_Work task_. An exact reproduction of all the data is needed, with no images in it.

[Start of Attachment]

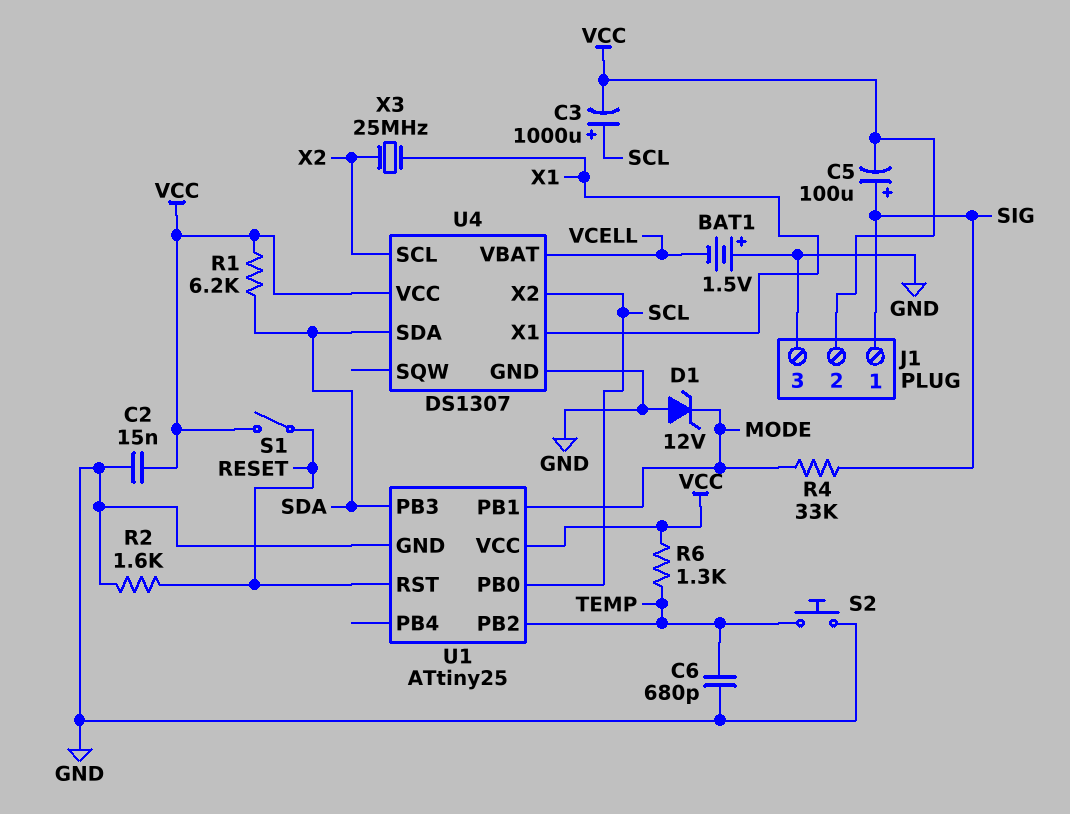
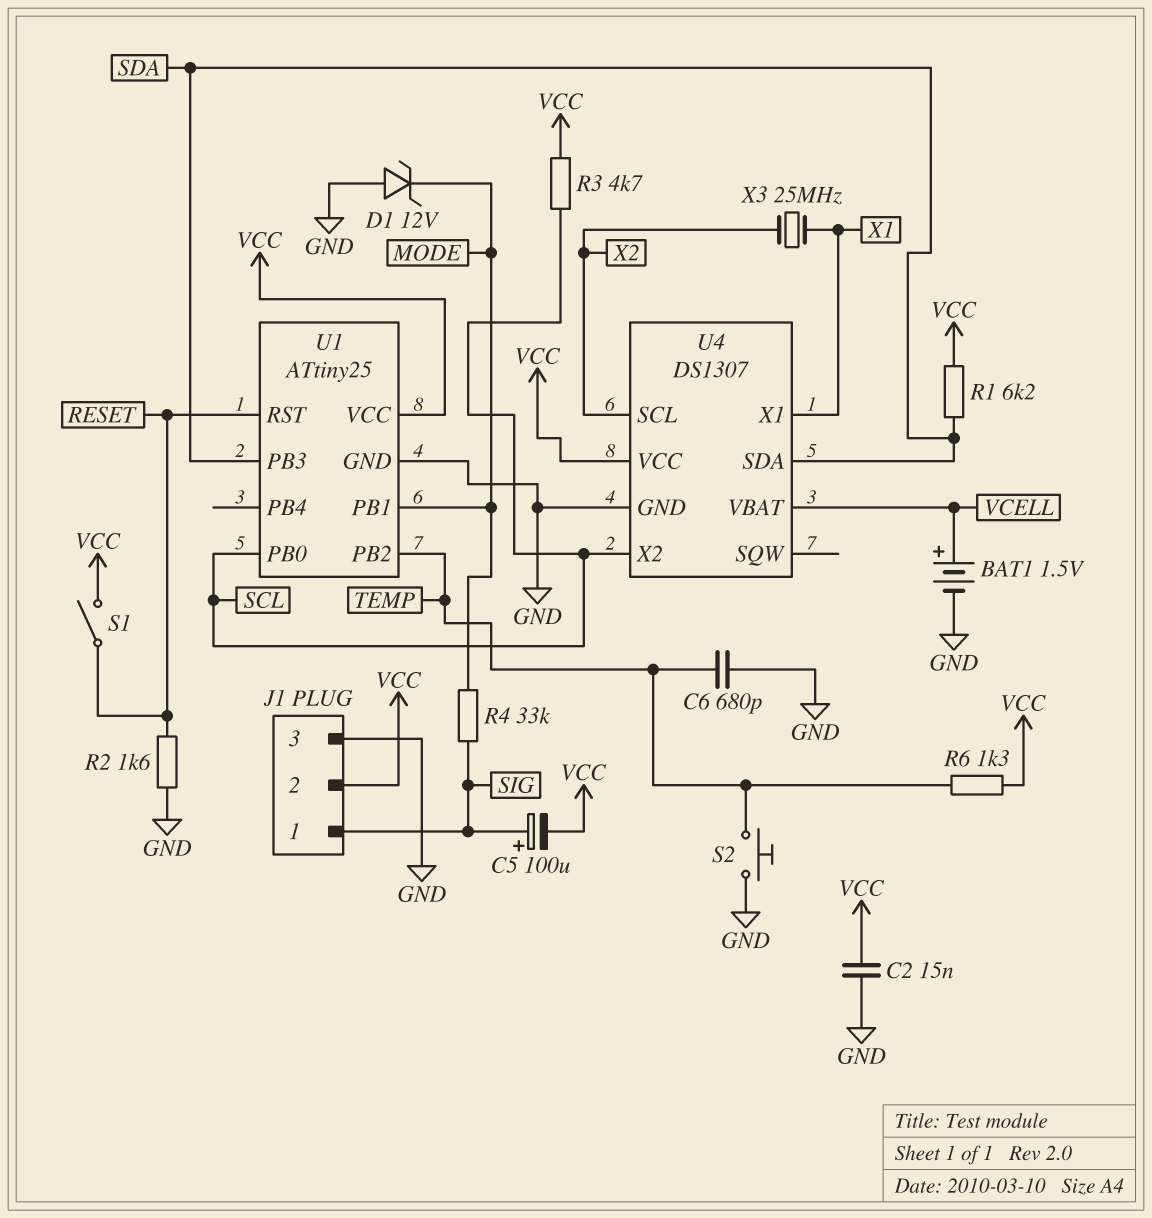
BAT1: 1.5V (plus GND, minus VCELL) -> 1.5V (plus VCELL, minus GND)
C3: 1000uF (plus SCL, minus VCC) -> none
R3: none -> 4.7k (SCL, VCC)

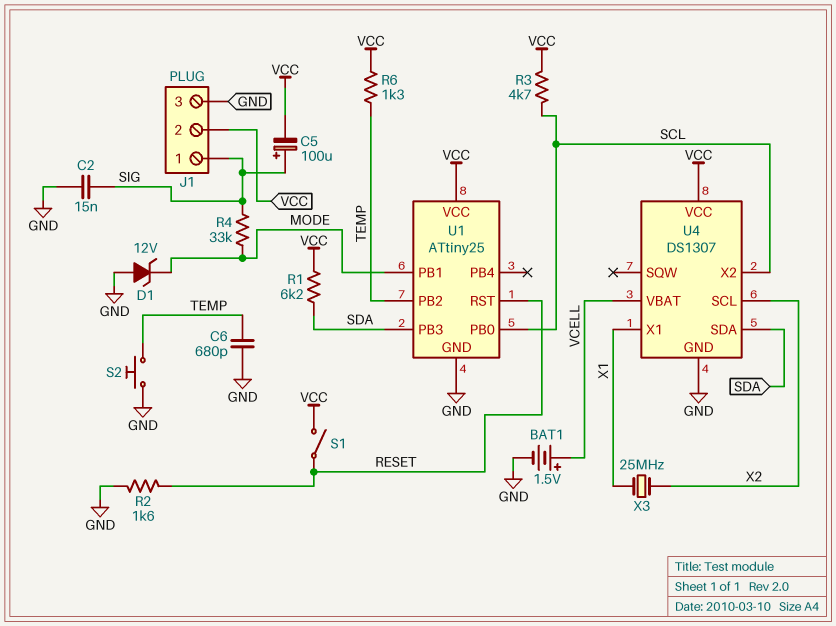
C2: 15nF (GND, VCC) -> 15nF (GND, SIG)

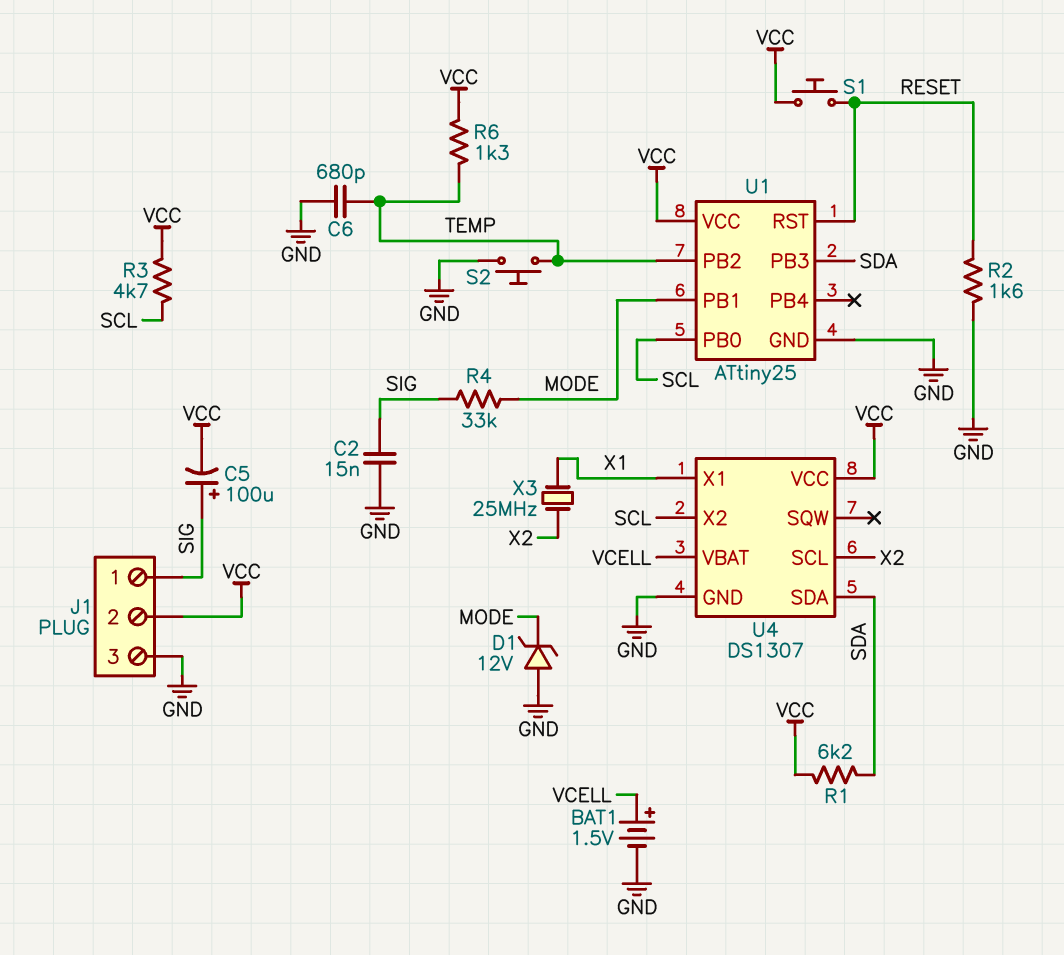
S1: switch (RESET, VCC) -> button (RESET, VCC)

[End of Attachment]

_Solution to the problem_.
BAT1: 1.5V (plus GND, minus VCELL) -> 1.5V (plus VCELL, minus GND)
C3: 1000uF (plus SCL, minus VCC) -> none
R3: none -> 4.7k (SCL, VCC)

C2: 15nF (GND, VCC) -> 15nF (GND, SIG)

S1: switch (RESET, VCC) -> button (RESET, VCC)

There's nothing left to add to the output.